*** Opening of The input ***

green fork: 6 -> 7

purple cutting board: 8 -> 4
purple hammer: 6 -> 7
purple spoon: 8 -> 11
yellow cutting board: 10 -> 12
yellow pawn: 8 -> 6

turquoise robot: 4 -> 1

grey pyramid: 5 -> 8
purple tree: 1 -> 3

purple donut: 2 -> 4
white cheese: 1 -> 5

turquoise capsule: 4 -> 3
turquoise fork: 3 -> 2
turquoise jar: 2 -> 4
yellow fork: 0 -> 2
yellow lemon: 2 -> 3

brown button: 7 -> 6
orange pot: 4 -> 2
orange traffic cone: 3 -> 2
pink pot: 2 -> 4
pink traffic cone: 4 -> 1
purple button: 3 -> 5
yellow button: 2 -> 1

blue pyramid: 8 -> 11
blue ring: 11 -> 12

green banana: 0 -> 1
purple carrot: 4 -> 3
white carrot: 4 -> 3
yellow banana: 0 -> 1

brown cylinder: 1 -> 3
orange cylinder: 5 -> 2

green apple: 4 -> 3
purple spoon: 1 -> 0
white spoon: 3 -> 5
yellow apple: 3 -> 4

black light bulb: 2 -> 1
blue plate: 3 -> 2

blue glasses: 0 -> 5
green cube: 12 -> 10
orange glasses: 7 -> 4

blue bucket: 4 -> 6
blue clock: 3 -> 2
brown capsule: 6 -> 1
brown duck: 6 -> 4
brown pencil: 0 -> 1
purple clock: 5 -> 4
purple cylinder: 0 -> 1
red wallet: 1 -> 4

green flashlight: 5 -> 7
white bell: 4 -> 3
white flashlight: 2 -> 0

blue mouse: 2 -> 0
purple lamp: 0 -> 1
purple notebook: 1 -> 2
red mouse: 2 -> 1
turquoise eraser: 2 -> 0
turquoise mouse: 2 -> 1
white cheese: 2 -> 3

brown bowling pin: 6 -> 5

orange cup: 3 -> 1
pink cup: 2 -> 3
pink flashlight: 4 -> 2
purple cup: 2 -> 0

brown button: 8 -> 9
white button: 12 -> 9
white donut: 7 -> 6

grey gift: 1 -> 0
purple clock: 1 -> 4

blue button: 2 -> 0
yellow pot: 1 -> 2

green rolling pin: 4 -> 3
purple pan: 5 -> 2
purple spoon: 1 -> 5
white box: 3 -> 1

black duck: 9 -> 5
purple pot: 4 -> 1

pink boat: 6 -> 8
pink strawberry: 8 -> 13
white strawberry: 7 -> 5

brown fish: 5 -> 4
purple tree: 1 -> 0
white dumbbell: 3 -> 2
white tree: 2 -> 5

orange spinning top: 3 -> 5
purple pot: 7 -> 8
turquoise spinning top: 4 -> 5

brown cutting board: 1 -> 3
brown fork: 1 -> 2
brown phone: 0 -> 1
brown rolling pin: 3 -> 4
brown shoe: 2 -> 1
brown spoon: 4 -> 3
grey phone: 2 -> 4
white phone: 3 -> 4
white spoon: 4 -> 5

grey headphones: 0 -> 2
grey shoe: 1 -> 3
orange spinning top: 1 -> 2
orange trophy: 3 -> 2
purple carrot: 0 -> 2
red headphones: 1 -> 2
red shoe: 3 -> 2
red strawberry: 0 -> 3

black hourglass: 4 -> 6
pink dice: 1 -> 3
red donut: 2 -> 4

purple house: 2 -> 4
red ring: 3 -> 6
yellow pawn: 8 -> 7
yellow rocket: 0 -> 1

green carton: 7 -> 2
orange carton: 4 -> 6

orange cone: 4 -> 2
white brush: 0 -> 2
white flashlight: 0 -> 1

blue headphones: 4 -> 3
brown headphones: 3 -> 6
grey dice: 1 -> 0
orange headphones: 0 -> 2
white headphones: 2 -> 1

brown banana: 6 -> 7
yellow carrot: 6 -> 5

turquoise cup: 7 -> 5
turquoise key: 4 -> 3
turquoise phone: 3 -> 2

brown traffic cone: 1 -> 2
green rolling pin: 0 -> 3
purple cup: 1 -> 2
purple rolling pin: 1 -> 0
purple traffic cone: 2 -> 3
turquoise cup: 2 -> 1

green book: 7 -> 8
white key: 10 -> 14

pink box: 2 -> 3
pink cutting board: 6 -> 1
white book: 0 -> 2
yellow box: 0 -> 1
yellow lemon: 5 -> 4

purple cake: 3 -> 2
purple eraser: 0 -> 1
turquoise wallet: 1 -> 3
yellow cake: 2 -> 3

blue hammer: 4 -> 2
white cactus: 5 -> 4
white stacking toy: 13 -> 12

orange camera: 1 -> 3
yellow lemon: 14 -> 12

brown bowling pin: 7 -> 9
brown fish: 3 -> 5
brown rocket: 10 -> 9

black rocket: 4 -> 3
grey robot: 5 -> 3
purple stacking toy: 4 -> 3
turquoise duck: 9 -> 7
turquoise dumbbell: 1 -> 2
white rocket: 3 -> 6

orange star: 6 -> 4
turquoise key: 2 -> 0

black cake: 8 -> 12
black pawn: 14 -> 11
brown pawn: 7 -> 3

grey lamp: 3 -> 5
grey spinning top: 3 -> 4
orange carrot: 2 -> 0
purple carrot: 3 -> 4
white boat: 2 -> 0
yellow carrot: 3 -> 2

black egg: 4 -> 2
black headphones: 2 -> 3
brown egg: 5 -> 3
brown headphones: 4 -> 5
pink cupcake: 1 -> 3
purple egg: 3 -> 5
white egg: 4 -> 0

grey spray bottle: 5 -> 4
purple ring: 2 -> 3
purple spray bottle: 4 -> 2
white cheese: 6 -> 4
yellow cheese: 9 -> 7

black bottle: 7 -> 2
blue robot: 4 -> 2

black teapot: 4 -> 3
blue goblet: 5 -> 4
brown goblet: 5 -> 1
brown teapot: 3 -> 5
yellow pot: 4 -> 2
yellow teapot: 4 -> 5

*** Close of The input ***

What you should do - The required answer is the exact run of lines above starting at the line with "white button: 12 -> 9" and ending at the line with "purple carrot: 0 -> 2", with both ends present.

Worked solution -
white button: 12 -> 9
white donut: 7 -> 6

grey gift: 1 -> 0
purple clock: 1 -> 4

blue button: 2 -> 0
yellow pot: 1 -> 2

green rolling pin: 4 -> 3
purple pan: 5 -> 2
purple spoon: 1 -> 5
white box: 3 -> 1

black duck: 9 -> 5
purple pot: 4 -> 1

pink boat: 6 -> 8
pink strawberry: 8 -> 13
white strawberry: 7 -> 5

brown fish: 5 -> 4
purple tree: 1 -> 0
white dumbbell: 3 -> 2
white tree: 2 -> 5

orange spinning top: 3 -> 5
purple pot: 7 -> 8
turquoise spinning top: 4 -> 5

brown cutting board: 1 -> 3
brown fork: 1 -> 2
brown phone: 0 -> 1
brown rolling pin: 3 -> 4
brown shoe: 2 -> 1
brown spoon: 4 -> 3
grey phone: 2 -> 4
white phone: 3 -> 4
white spoon: 4 -> 5

grey headphones: 0 -> 2
grey shoe: 1 -> 3
orange spinning top: 1 -> 2
orange trophy: 3 -> 2
purple carrot: 0 -> 2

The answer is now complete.